#### Required action
Reproduce only the lines of the material below that start at the line containing "pink L-shape: (120, 659)" and stop at the line containing "pink semicircle: (529, 1063)". Keep both end lines.

#### Data listing

++++++++

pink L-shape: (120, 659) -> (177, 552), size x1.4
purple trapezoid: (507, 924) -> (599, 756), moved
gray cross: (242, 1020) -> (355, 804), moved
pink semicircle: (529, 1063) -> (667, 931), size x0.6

++++++++

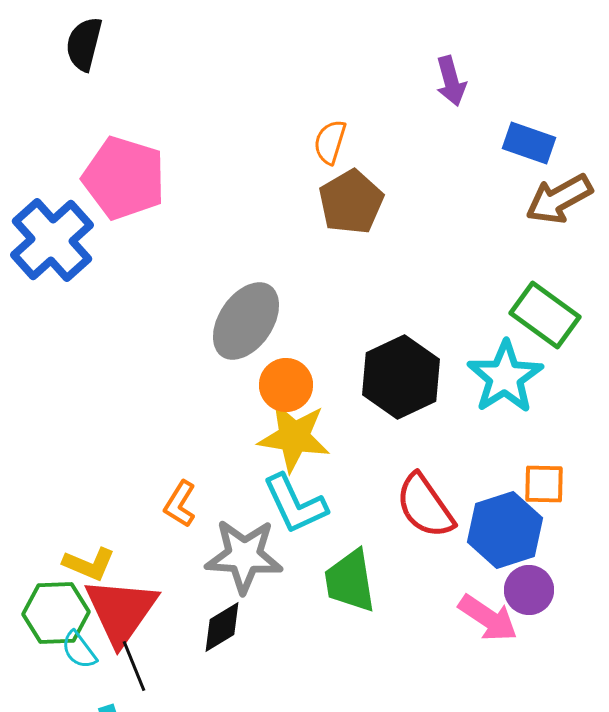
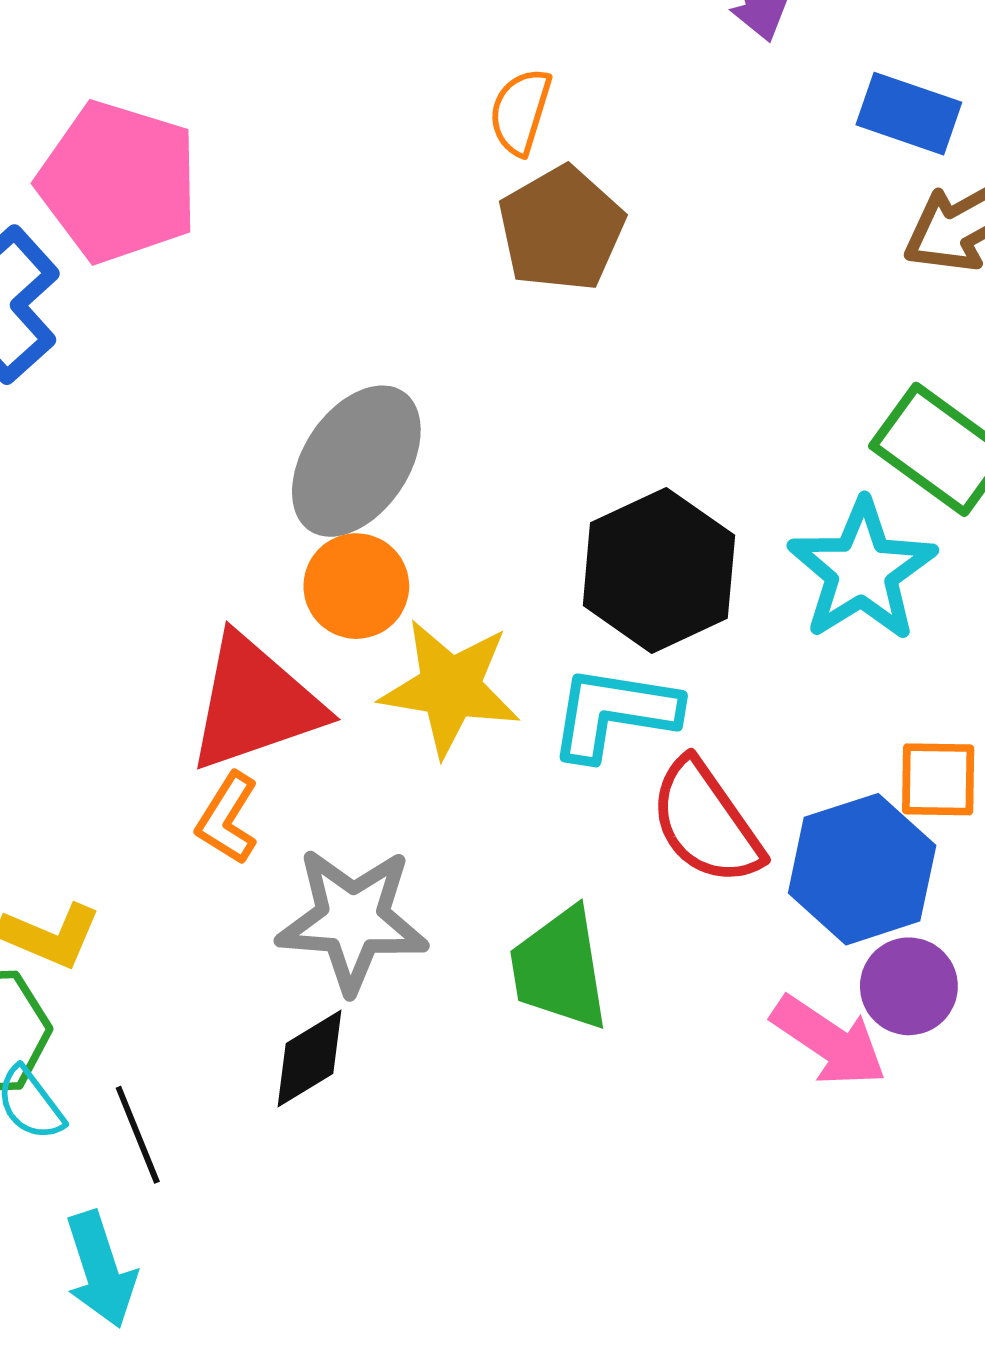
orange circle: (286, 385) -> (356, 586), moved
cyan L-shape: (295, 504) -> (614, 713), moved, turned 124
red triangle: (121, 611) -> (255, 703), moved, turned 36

++++++++

#### Solution below
pink L-shape: (120, 659) -> (177, 552), size x1.4
purple trapezoid: (507, 924) -> (599, 756), moved
gray cross: (242, 1020) -> (355, 804), moved
pink semicircle: (529, 1063) -> (667, 931), size x0.6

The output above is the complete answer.